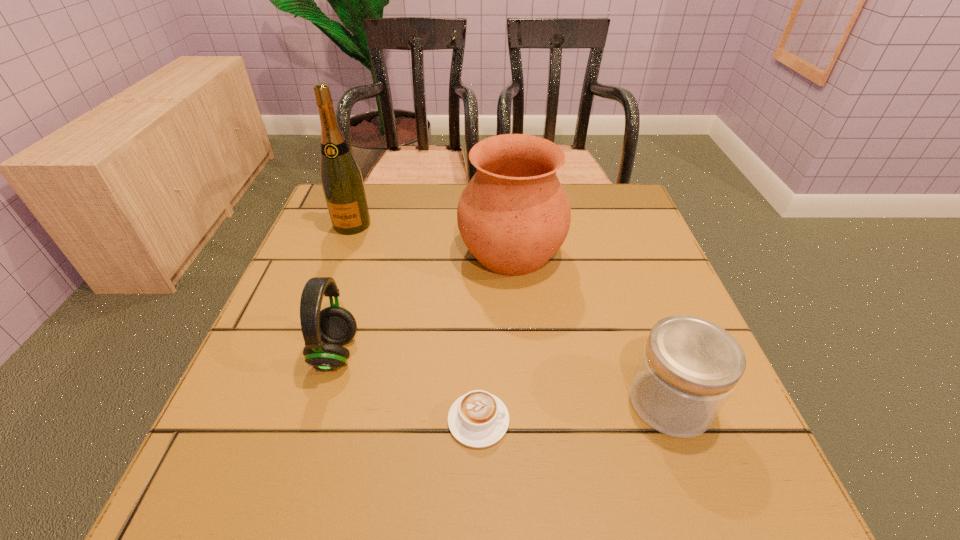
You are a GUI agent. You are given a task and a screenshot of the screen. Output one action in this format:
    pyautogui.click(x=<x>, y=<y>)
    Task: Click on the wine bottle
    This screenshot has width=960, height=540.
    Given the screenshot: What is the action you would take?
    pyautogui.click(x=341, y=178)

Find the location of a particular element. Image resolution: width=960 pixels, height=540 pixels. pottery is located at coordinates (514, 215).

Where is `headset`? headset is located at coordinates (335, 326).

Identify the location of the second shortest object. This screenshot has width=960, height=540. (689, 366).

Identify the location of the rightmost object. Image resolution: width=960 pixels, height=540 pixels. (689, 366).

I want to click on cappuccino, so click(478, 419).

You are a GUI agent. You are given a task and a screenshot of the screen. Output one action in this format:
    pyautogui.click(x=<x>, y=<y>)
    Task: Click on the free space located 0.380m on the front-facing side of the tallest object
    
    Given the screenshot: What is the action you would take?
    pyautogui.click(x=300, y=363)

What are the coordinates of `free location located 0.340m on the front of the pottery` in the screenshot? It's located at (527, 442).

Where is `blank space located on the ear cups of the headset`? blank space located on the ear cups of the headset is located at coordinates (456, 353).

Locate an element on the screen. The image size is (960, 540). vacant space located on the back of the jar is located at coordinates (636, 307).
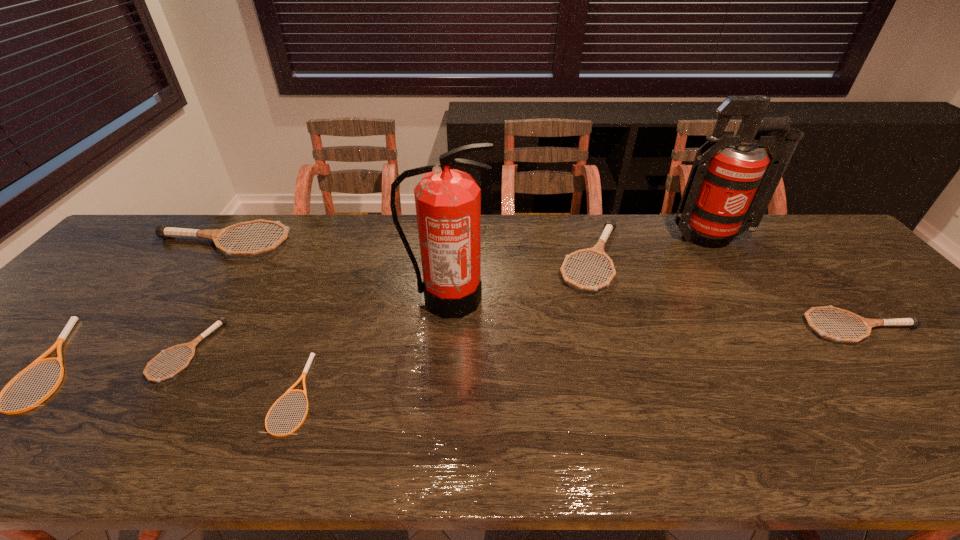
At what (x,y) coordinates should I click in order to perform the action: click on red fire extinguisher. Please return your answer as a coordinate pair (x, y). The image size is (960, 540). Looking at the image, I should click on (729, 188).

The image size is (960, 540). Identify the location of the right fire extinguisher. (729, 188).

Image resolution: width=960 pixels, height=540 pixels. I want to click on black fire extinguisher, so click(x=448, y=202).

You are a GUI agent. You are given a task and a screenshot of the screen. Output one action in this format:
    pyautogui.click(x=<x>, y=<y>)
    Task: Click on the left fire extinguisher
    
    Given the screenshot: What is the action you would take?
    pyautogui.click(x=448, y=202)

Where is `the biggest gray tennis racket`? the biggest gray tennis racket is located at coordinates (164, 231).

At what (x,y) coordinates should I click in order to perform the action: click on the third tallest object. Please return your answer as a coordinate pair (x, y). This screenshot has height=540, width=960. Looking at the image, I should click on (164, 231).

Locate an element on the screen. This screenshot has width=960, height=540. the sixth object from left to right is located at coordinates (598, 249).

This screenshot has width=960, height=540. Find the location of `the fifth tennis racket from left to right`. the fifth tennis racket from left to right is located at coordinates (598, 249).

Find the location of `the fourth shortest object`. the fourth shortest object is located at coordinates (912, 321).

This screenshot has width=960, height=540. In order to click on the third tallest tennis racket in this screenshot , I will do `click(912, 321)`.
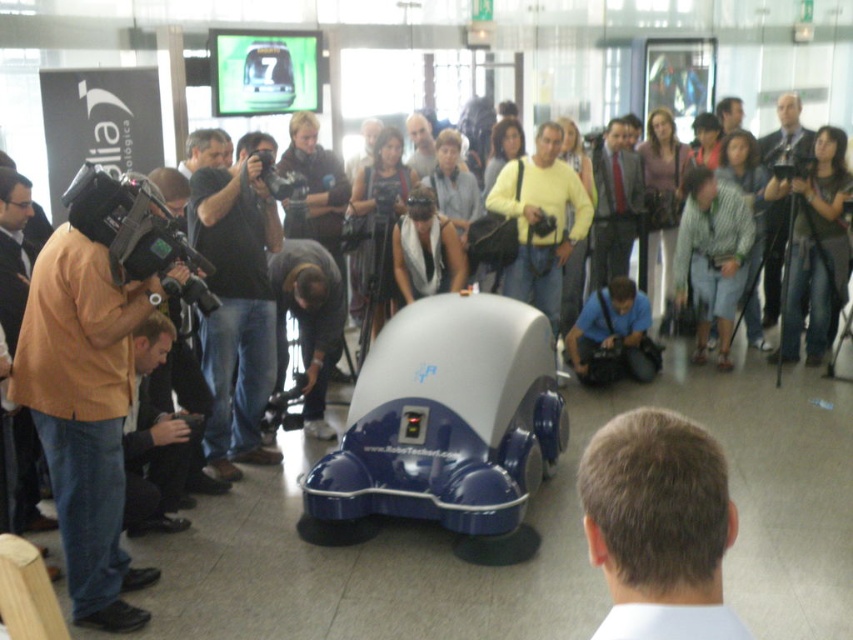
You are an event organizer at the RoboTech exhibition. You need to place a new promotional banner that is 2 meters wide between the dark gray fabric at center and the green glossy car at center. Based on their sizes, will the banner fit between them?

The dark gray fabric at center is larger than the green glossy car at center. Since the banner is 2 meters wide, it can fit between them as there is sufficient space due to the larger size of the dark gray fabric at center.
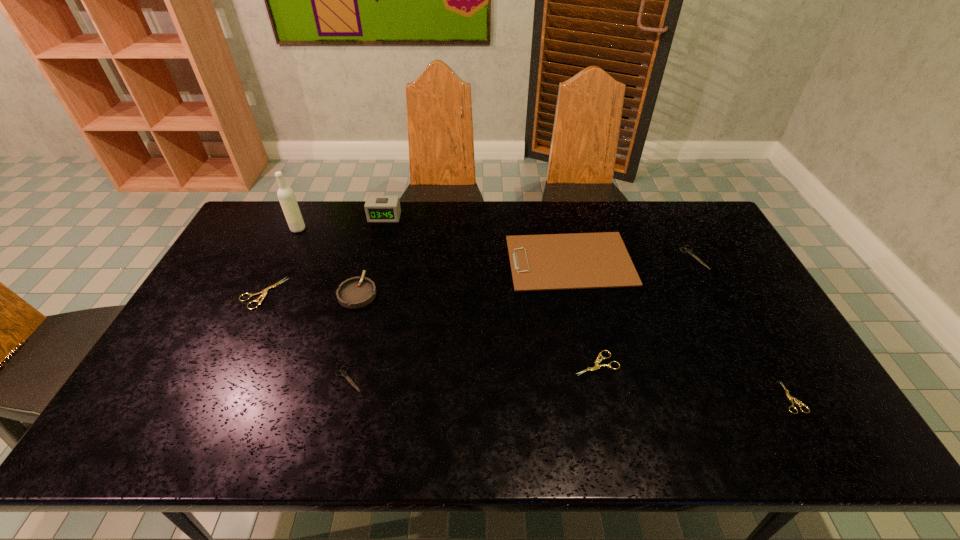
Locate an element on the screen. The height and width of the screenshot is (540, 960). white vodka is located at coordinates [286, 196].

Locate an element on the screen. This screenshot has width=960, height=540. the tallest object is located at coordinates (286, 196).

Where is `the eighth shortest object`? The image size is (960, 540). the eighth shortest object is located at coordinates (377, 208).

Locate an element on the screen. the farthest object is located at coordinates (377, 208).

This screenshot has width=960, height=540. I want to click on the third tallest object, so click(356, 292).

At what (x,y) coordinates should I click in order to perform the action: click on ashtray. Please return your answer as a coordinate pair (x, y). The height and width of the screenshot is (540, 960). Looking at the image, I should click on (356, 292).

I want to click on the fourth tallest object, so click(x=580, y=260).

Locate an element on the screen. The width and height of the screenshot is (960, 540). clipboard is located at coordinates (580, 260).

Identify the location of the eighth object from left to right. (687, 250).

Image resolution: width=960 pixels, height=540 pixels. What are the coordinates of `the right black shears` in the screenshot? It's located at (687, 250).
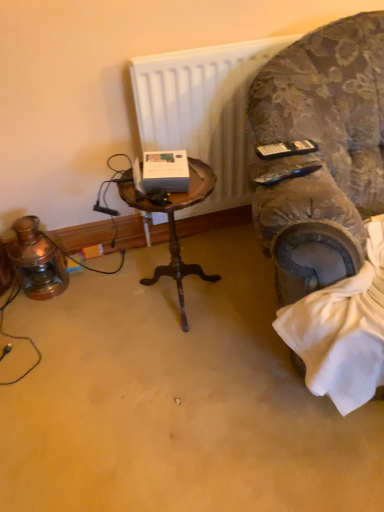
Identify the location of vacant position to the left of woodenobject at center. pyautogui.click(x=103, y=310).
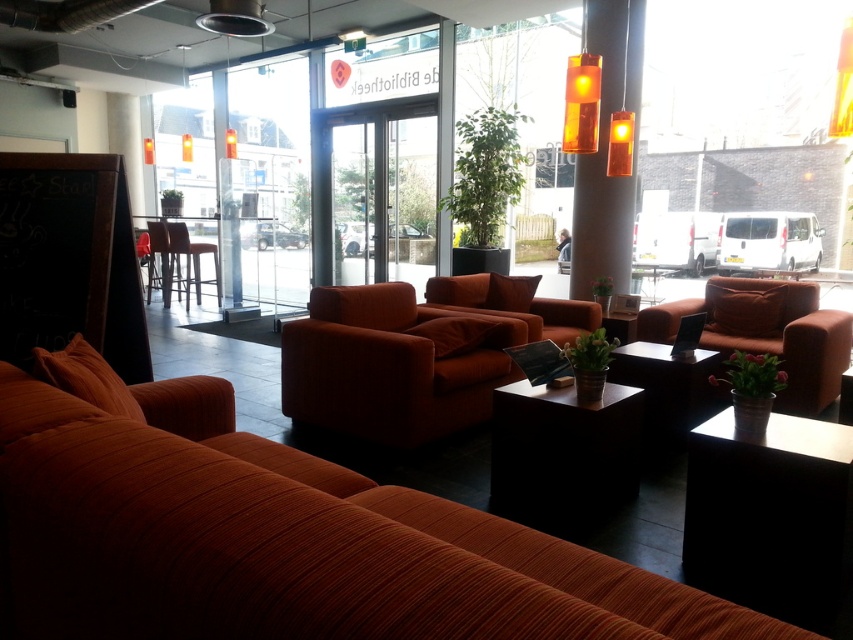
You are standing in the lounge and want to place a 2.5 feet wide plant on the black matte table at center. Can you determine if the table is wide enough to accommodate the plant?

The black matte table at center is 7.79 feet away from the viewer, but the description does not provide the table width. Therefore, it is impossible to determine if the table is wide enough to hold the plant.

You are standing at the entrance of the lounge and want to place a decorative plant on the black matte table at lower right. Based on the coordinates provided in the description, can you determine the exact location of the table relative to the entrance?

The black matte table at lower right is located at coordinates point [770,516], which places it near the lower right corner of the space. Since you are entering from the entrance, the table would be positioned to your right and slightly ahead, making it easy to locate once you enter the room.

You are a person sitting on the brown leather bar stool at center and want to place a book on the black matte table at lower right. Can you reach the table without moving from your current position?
=======
DIRECTIONS: Output the listing above as a numbered list with one line per item, skipping blank lines and leaving out the pictures.

EXERCISE SOLUTION:
1. You are a GUI agent. You are given a task and a screenshot of the screen. Output one action in this format:
2.     pyautogui.click(x=<x>, y=<y>)
3.     Task: Click on the wine bottle
4.     This screenshot has width=960, height=540.
5.     Given the screenshot: What is the action you would take?
6.     pyautogui.click(x=341, y=178)
7. Find the location of a particular element. Image resolution: width=960 pixels, height=540 pixels. pottery is located at coordinates (514, 215).
8. Where is `headset`? headset is located at coordinates (335, 326).
9. Identify the location of the second shortest object. This screenshot has width=960, height=540. (689, 366).
10. Identify the location of the rightmost object. Image resolution: width=960 pixels, height=540 pixels. (689, 366).
11. I want to click on cappuccino, so click(478, 419).
12. You are a GUI agent. You are given a task and a screenshot of the screen. Output one action in this format:
13.     pyautogui.click(x=<x>, y=<y>)
14.     Task: Click on the free space located 0.380m on the front-facing side of the tallest object
15.     Given the screenshot: What is the action you would take?
16.     pyautogui.click(x=300, y=363)
17. What are the coordinates of `free location located 0.340m on the front of the pottery` in the screenshot? It's located at (527, 442).
18. Where is `blank space located on the ear cups of the headset`? blank space located on the ear cups of the headset is located at coordinates (456, 353).
19. Locate an element on the screen. The image size is (960, 540). vacant space located on the back of the jar is located at coordinates (636, 307).
20. At what (x,y) coordinates should I click in order to perform the action: click on red fire extinguisher. Please return your answer as a coordinate pair (x, y). The image size is (960, 540). Looking at the image, I should click on (729, 188).
21. The image size is (960, 540). Identify the location of the right fire extinguisher. (729, 188).
22. Image resolution: width=960 pixels, height=540 pixels. I want to click on black fire extinguisher, so click(x=448, y=202).
23. You are a GUI agent. You are given a task and a screenshot of the screen. Output one action in this format:
24.     pyautogui.click(x=<x>, y=<y>)
25.     Task: Click on the left fire extinguisher
26.     Given the screenshot: What is the action you would take?
27.     pyautogui.click(x=448, y=202)
28. Where is `the biggest gray tennis racket`? the biggest gray tennis racket is located at coordinates (164, 231).
29. At what (x,y) coordinates should I click in order to perform the action: click on the third tallest object. Please return your answer as a coordinate pair (x, y). This screenshot has height=540, width=960. Looking at the image, I should click on (164, 231).
30. Locate an element on the screen. This screenshot has width=960, height=540. the sixth object from left to right is located at coordinates (598, 249).
31. This screenshot has width=960, height=540. Find the location of `the fifth tennis racket from left to right`. the fifth tennis racket from left to right is located at coordinates (598, 249).
32. Find the location of `the fourth shortest object`. the fourth shortest object is located at coordinates (912, 321).
33. This screenshot has width=960, height=540. In order to click on the third tallest tennis racket in this screenshot , I will do `click(912, 321)`.
34. You are an event organizer at the RoboTech exhibition. You need to place a new promotional banner that is 2 meters wide between the dark gray fabric at center and the green glossy car at center. Based on their sizes, will the banner fit between them?
35. The dark gray fabric at center is larger than the green glossy car at center. Since the banner is 2 meters wide, it can fit between them as there is sufficient space due to the larger size of the dark gray fabric at center.
36. Locate an element on the screen. The height and width of the screenshot is (540, 960). white vodka is located at coordinates [286, 196].
37. Locate an element on the screen. This screenshot has width=960, height=540. the tallest object is located at coordinates (286, 196).
38. Where is `the eighth shortest object`? The image size is (960, 540). the eighth shortest object is located at coordinates (377, 208).
39. Locate an element on the screen. the farthest object is located at coordinates (377, 208).
40. This screenshot has width=960, height=540. I want to click on the third tallest object, so click(356, 292).
41. At what (x,y) coordinates should I click in order to perform the action: click on ashtray. Please return your answer as a coordinate pair (x, y). The height and width of the screenshot is (540, 960). Looking at the image, I should click on (356, 292).
42. I want to click on the fourth tallest object, so click(x=580, y=260).
43. Locate an element on the screen. The width and height of the screenshot is (960, 540). clipboard is located at coordinates (580, 260).
44. Identify the location of the eighth object from left to right. (687, 250).
45. Image resolution: width=960 pixels, height=540 pixels. What are the coordinates of `the right black shears` in the screenshot? It's located at (687, 250).
46. Identify the location of vacant position to the left of woodenobject at center. pyautogui.click(x=103, y=310).
47. You are standing in the lounge and want to place a 2.5 feet wide plant on the black matte table at center. Can you determine if the table is wide enough to accommodate the plant?
48. The black matte table at center is 7.79 feet away from the viewer, but the description does not provide the table width. Therefore, it is impossible to determine if the table is wide enough to hold the plant.
49. You are standing at the entrance of the lounge and want to place a decorative plant on the black matte table at lower right. Based on the coordinates provided in the description, can you determine the exact location of the table relative to the entrance?
50. The black matte table at lower right is located at coordinates point [770,516], which places it near the lower right corner of the space. Since you are entering from the entrance, the table would be positioned to your right and slightly ahead, making it easy to locate once you enter the room.
51. You are a person sitting on the brown leather bar stool at center and want to place a book on the black matte table at lower right. Can you reach the table without moving from your current position?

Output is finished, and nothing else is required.